Problem details. When you reach the line containing "camera: 30 degrees left, 0 degrees up" in the records below, start copying exactly, and stop once you have copied the line containing "(752, 343) = (813, 208): none -> green banana".

Information supplied.
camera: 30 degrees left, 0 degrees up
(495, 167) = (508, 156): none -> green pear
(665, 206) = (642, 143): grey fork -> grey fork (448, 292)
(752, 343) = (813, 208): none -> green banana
--
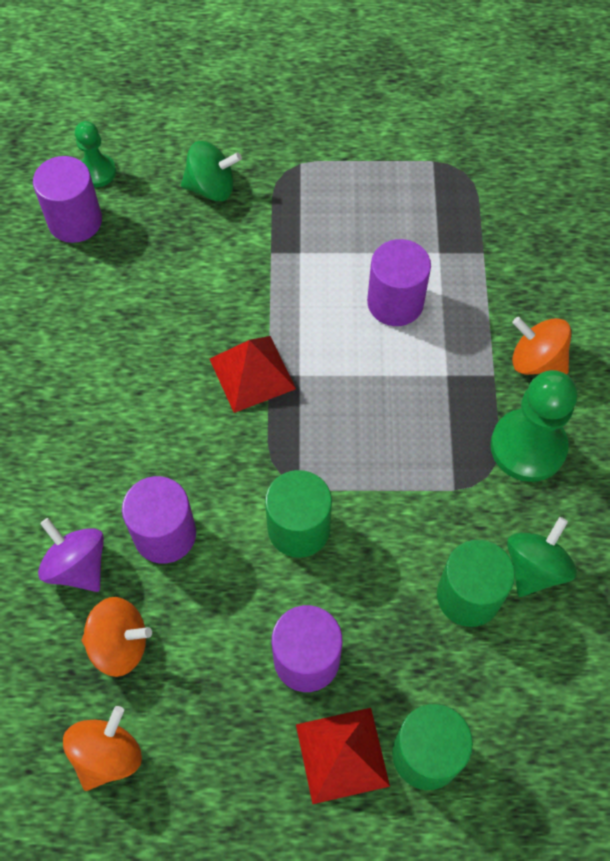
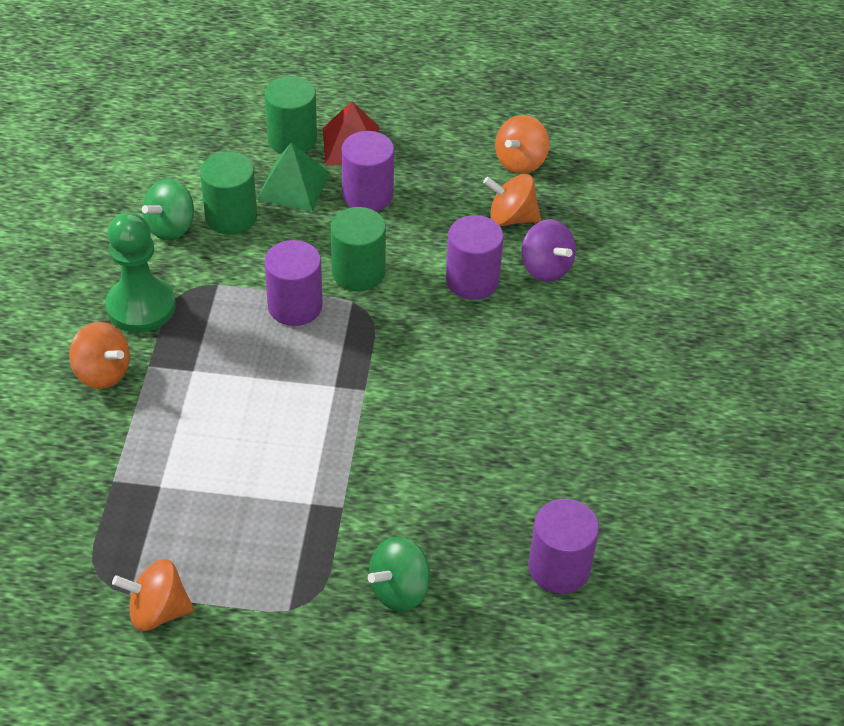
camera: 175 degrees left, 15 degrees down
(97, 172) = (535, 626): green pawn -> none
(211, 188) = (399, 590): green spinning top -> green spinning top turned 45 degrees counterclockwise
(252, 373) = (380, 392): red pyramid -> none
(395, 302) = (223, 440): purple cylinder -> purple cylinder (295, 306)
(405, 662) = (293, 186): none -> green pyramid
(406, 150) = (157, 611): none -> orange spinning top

Response area.
camera: 30 degrees left, 0 degrees up
(495, 167) = (508, 156): none -> green pear
(665, 206) = (642, 143): grey fork -> grey fork (448, 292)
(752, 343) = (813, 208): none -> green banana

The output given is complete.